■ Your goal ■
Leaving the pictures aside, transcribe the data below exactly.

[Opening Input material section]

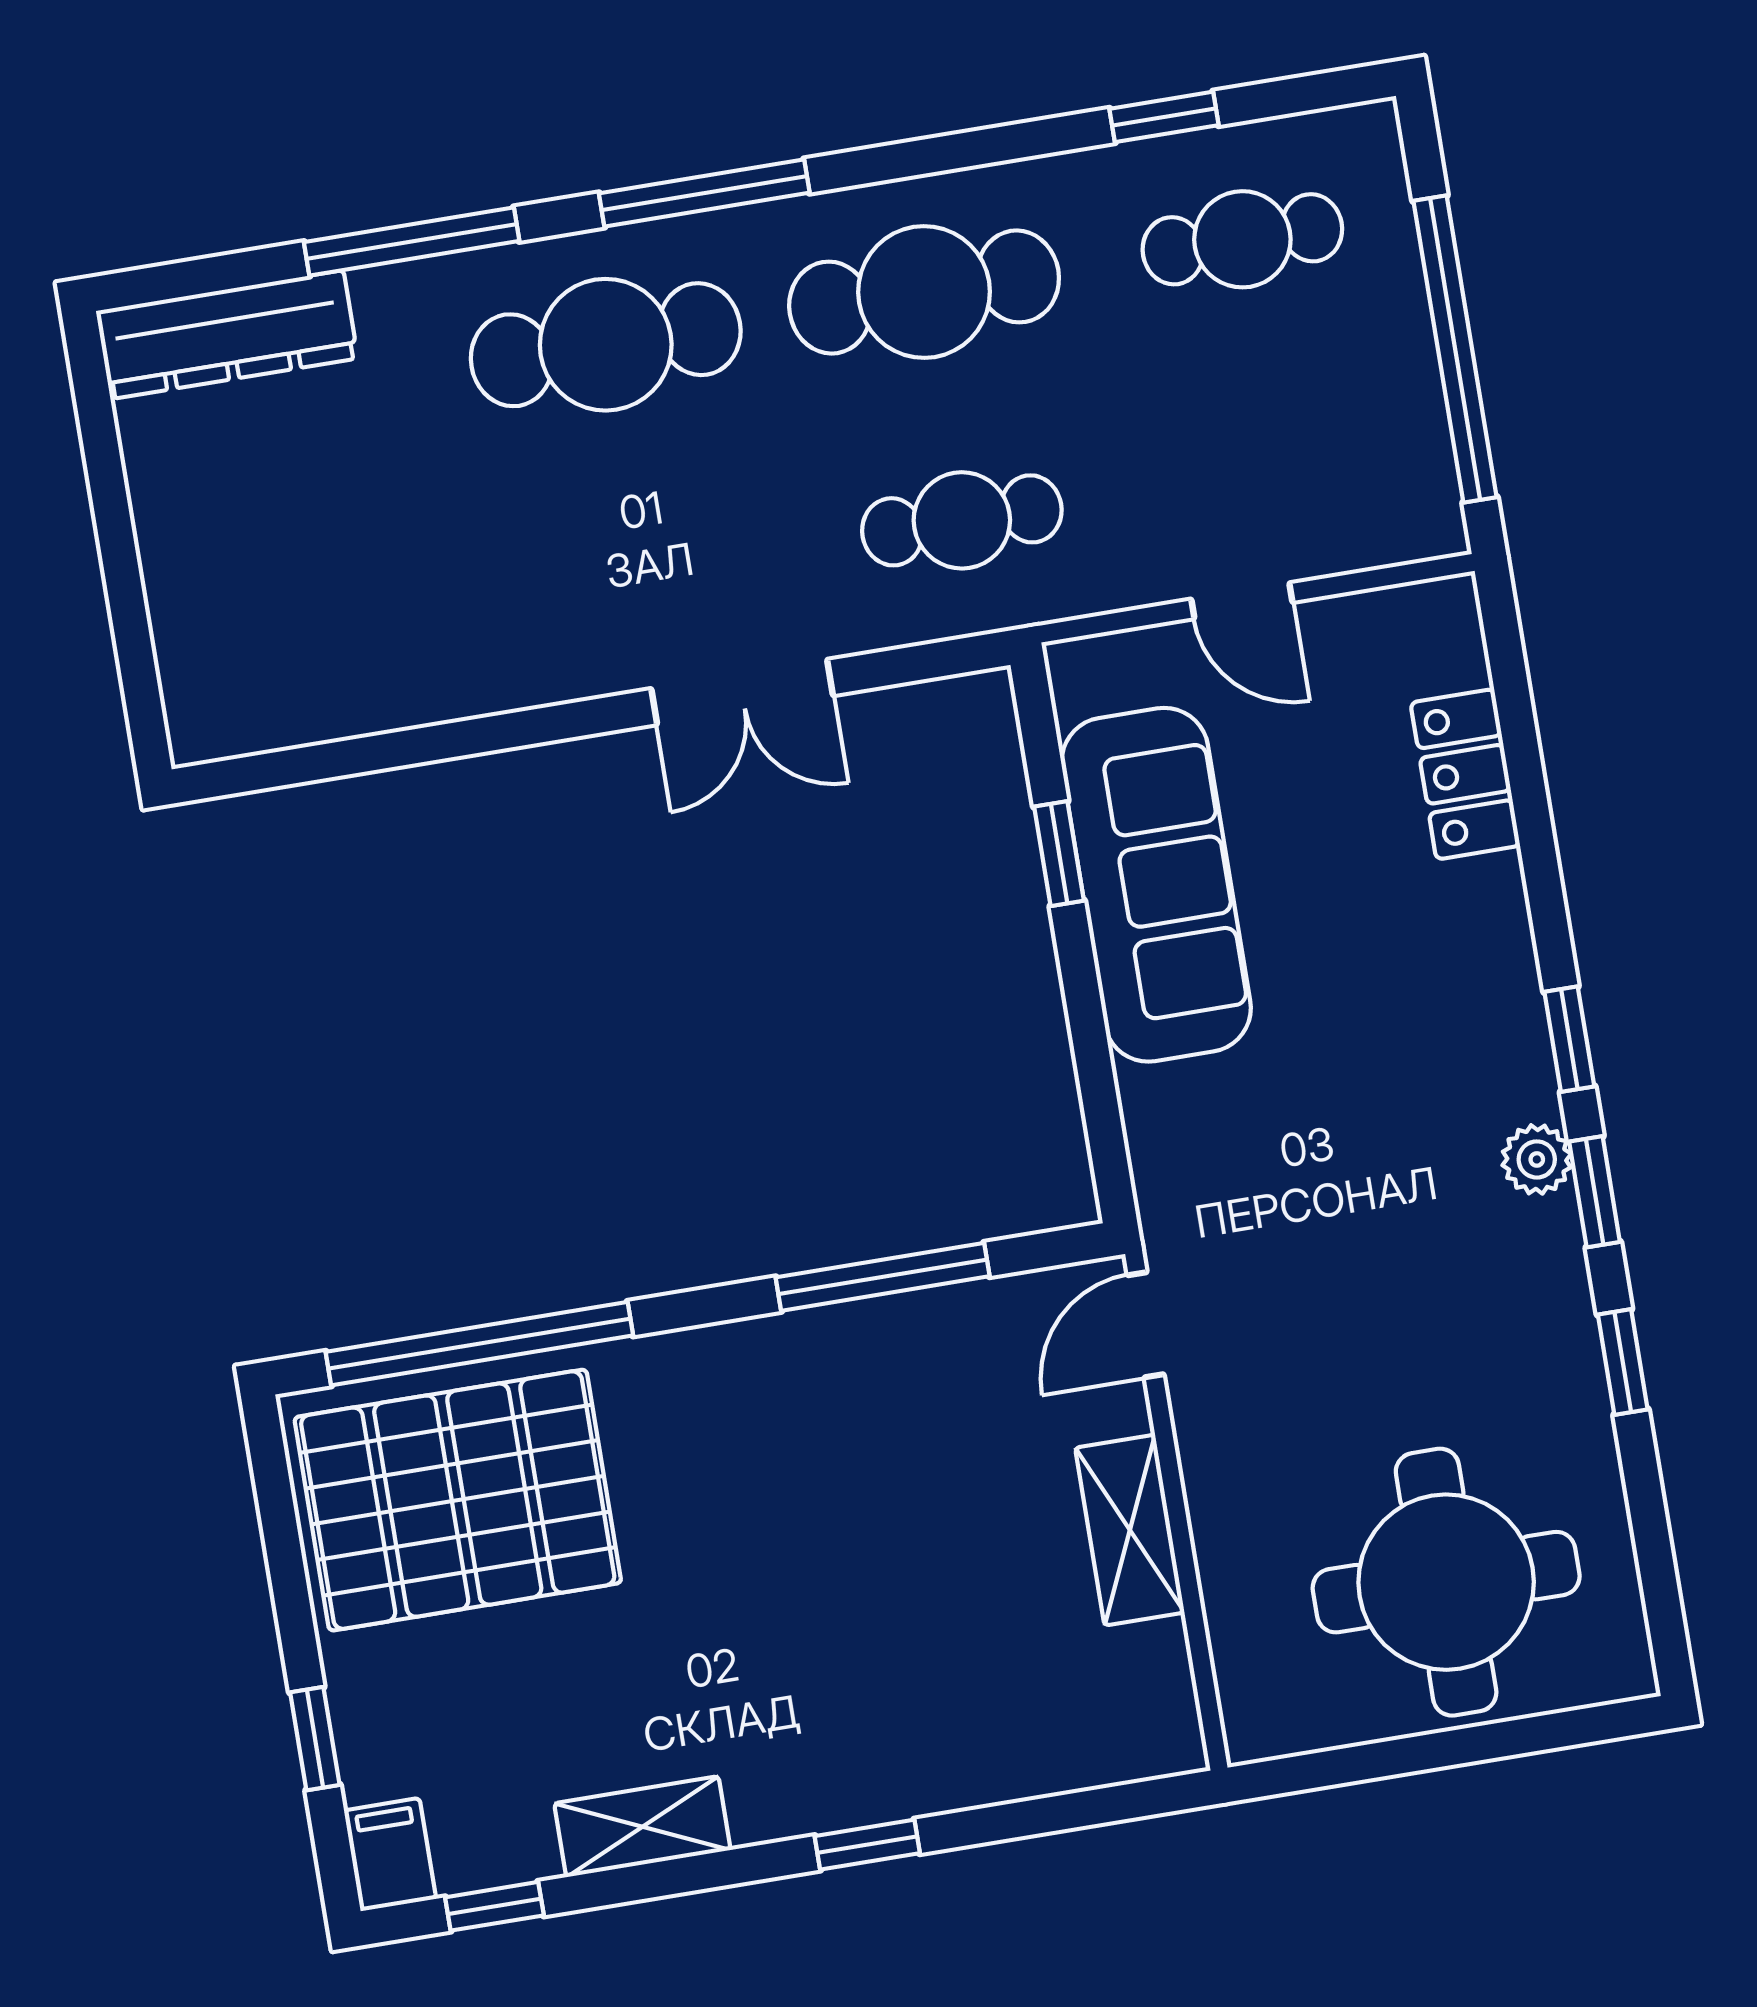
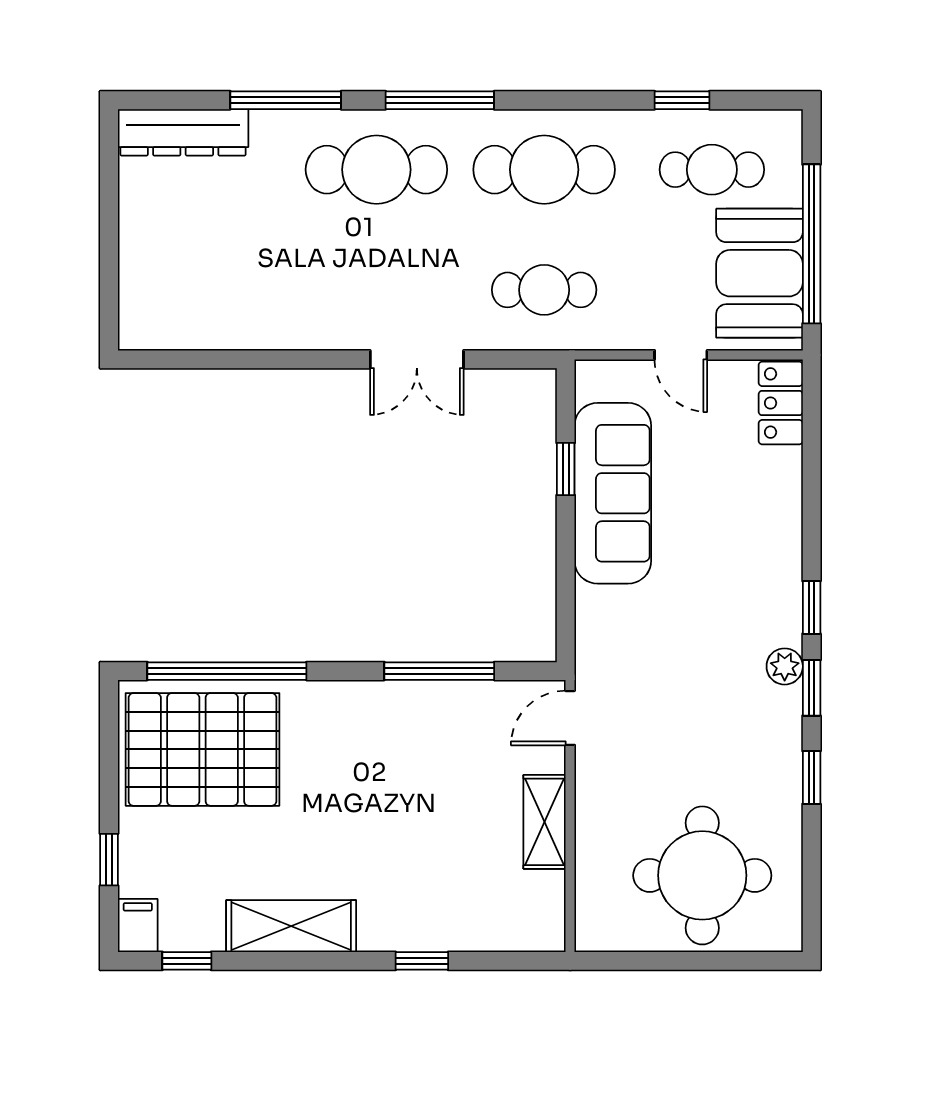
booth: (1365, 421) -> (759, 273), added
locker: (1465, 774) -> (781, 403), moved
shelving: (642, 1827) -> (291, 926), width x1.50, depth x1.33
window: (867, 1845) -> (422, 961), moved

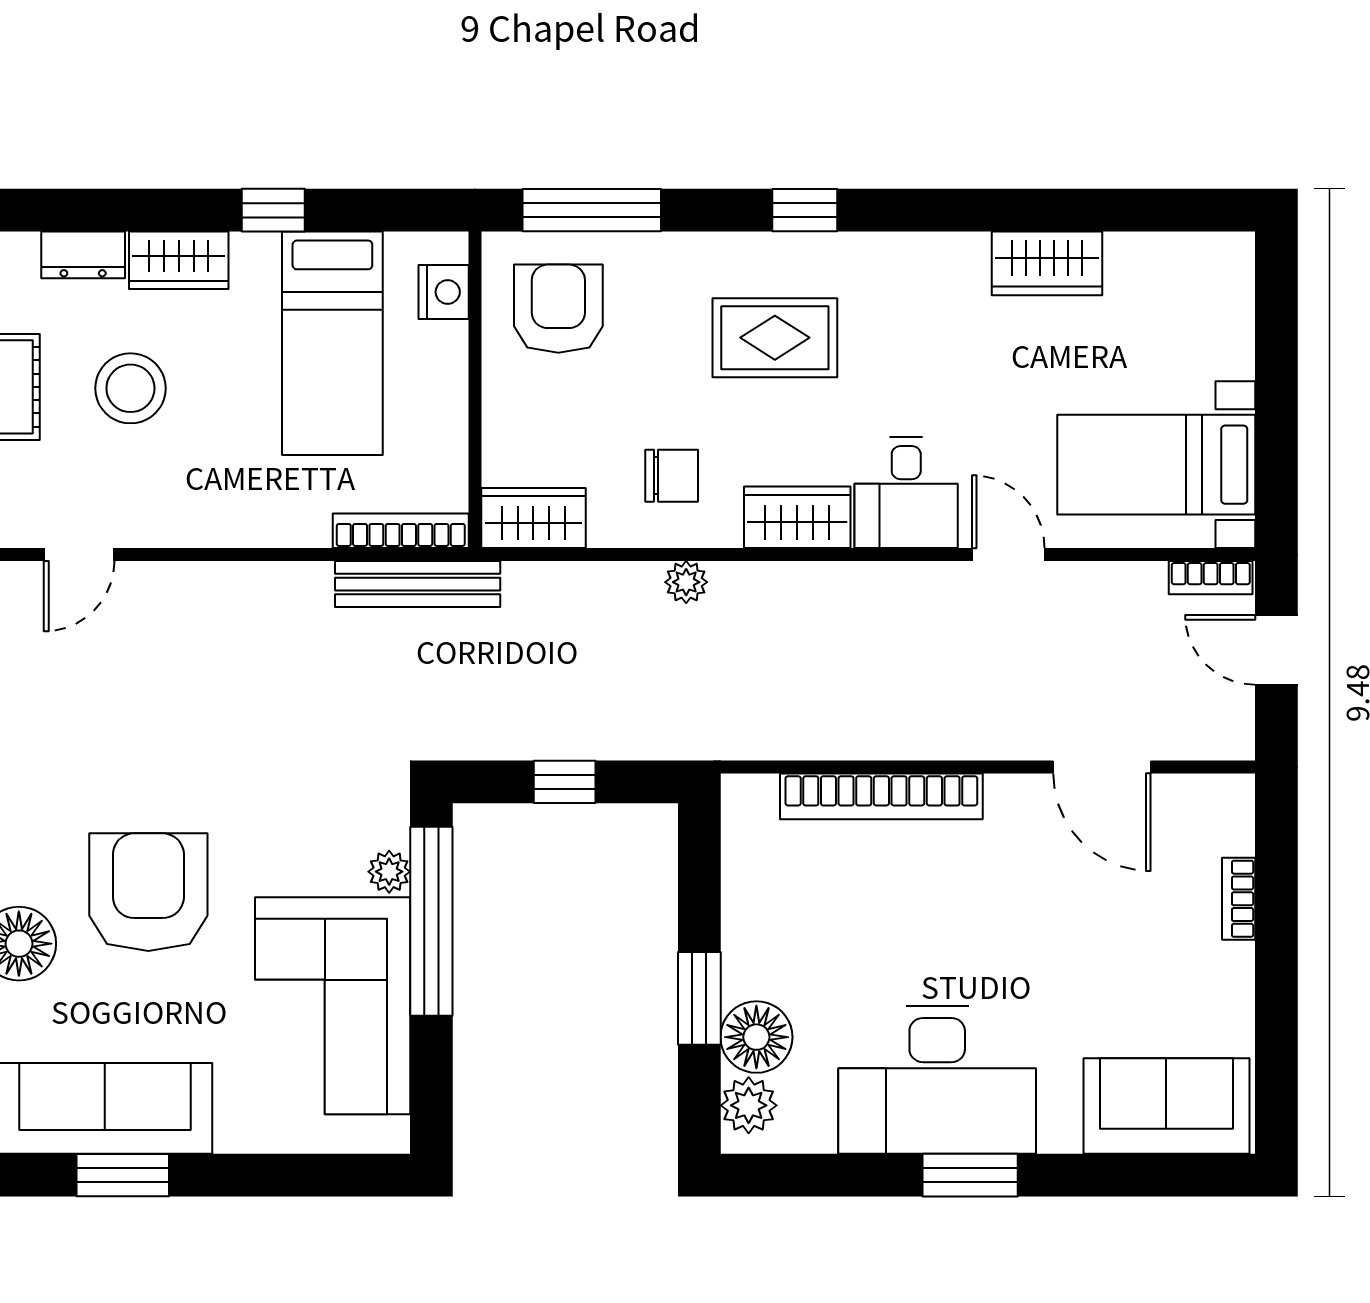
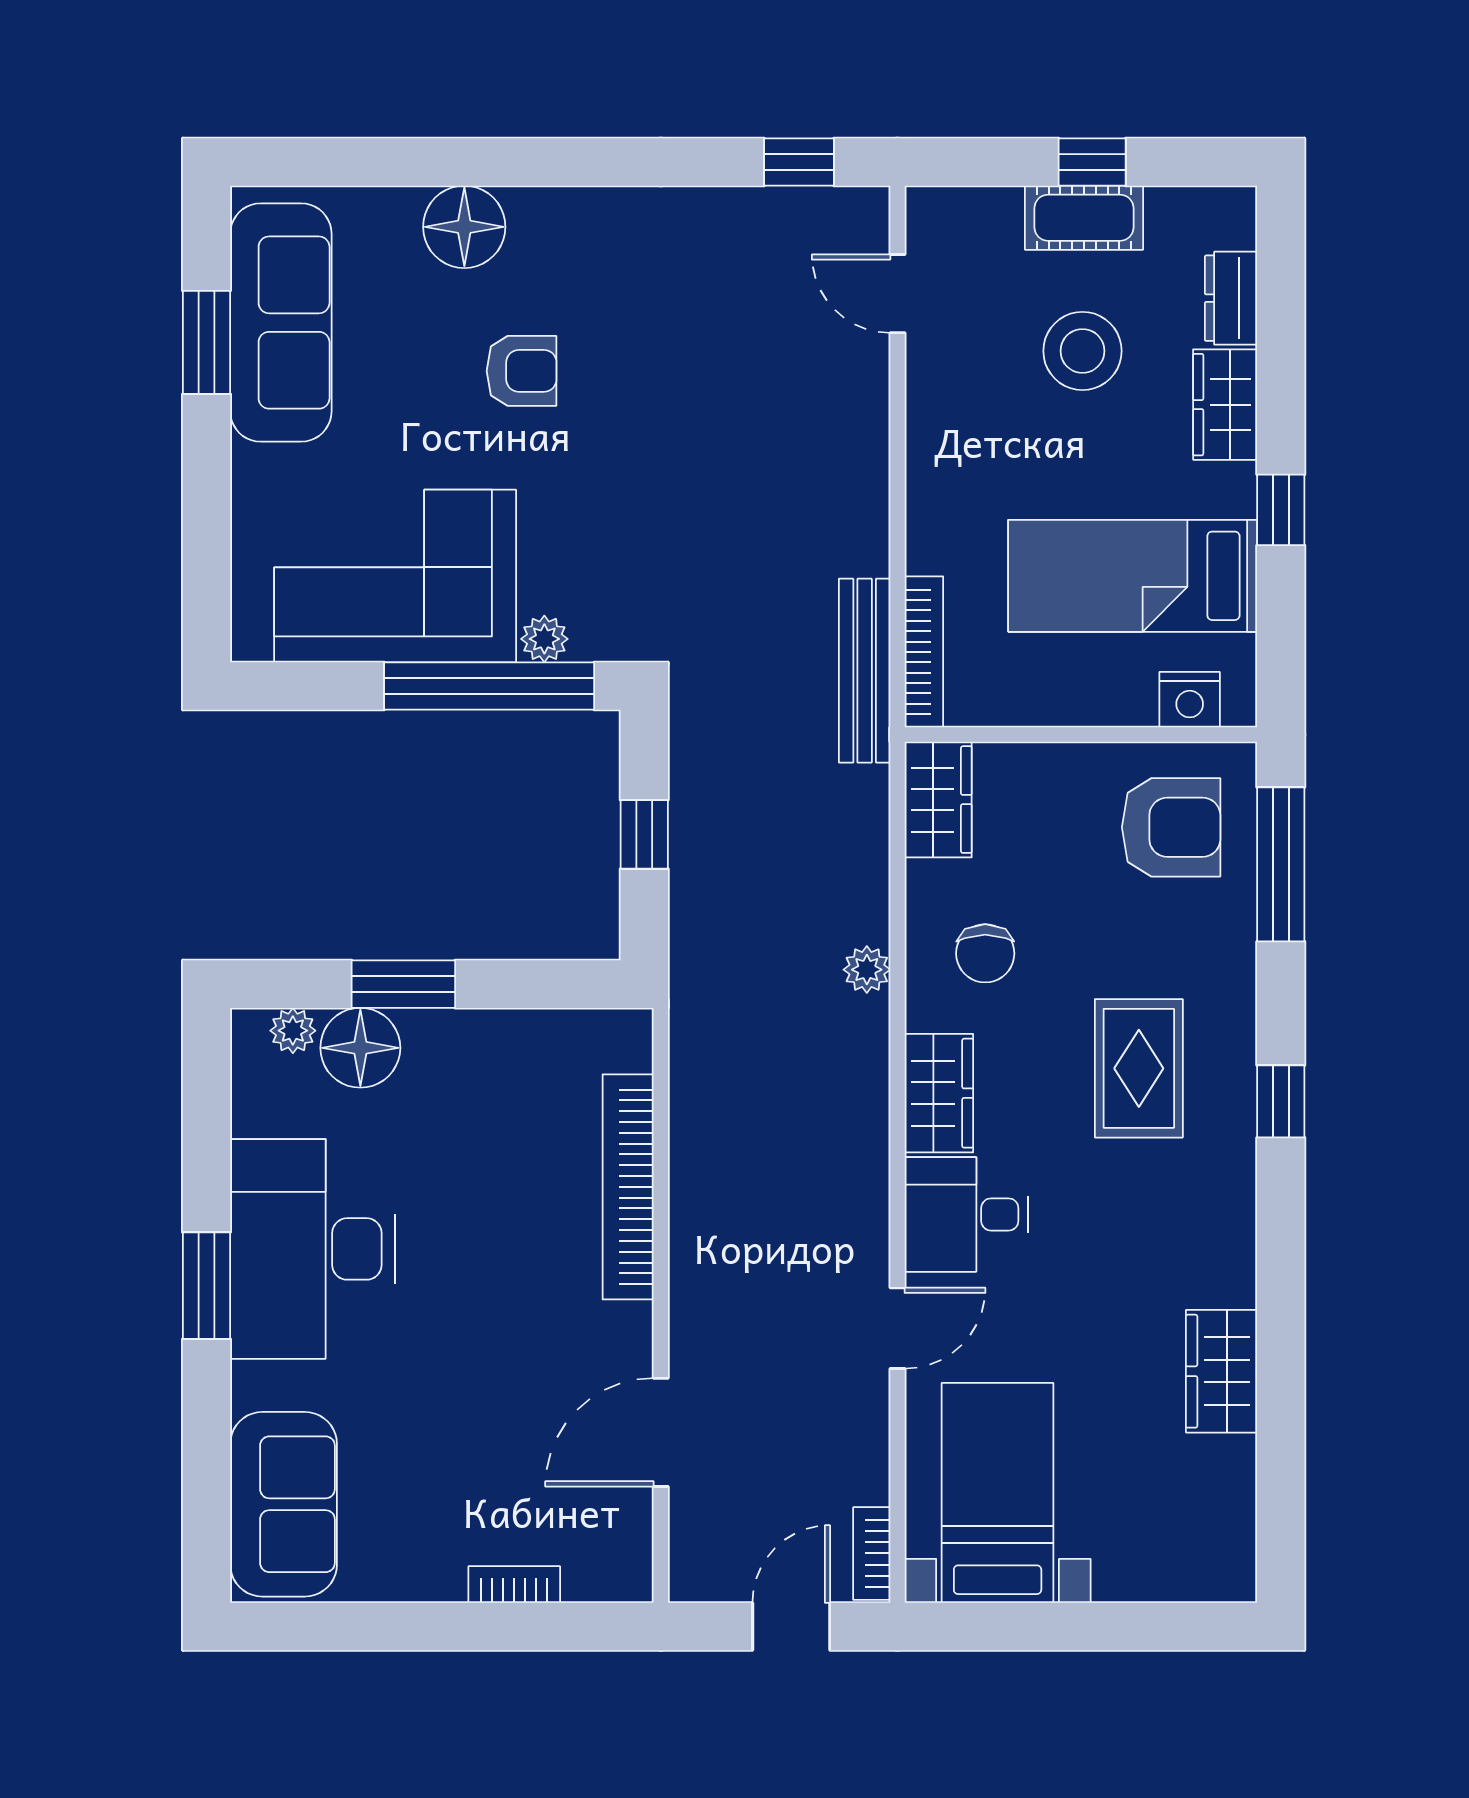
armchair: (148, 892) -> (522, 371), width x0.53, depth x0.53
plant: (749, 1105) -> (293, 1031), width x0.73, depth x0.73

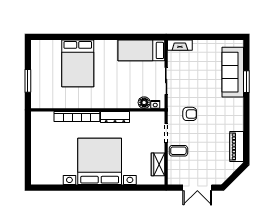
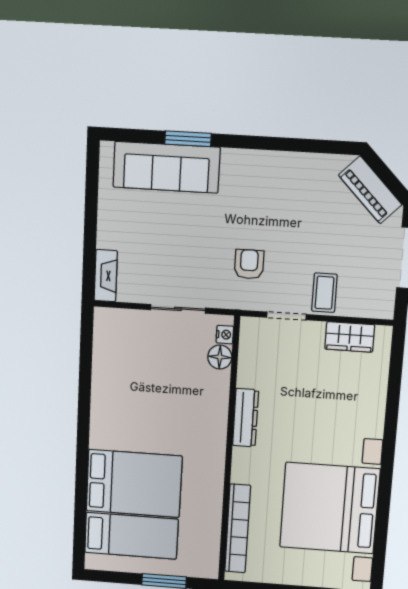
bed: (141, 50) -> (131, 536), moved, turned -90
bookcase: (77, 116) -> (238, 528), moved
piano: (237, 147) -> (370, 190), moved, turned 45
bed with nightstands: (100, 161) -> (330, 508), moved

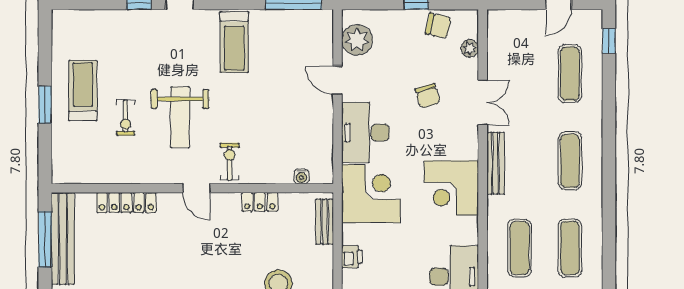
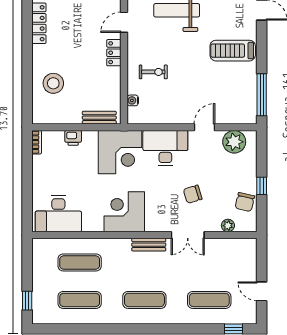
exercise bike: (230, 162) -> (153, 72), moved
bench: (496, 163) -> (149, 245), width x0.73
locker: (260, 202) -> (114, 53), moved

[Closing Input material section]

■ Answer box ■
booth: (1365, 421) -> (759, 273), added
locker: (1465, 774) -> (781, 403), moved
shelving: (642, 1827) -> (291, 926), width x1.50, depth x1.33
window: (867, 1845) -> (422, 961), moved

armchair: (148, 892) -> (522, 371), width x0.53, depth x0.53
plant: (749, 1105) -> (293, 1031), width x0.73, depth x0.73

bed: (141, 50) -> (131, 536), moved, turned -90
bookcase: (77, 116) -> (238, 528), moved
piano: (237, 147) -> (370, 190), moved, turned 45
bed with nightstands: (100, 161) -> (330, 508), moved

exercise bike: (230, 162) -> (153, 72), moved
bench: (496, 163) -> (149, 245), width x0.73
locker: (260, 202) -> (114, 53), moved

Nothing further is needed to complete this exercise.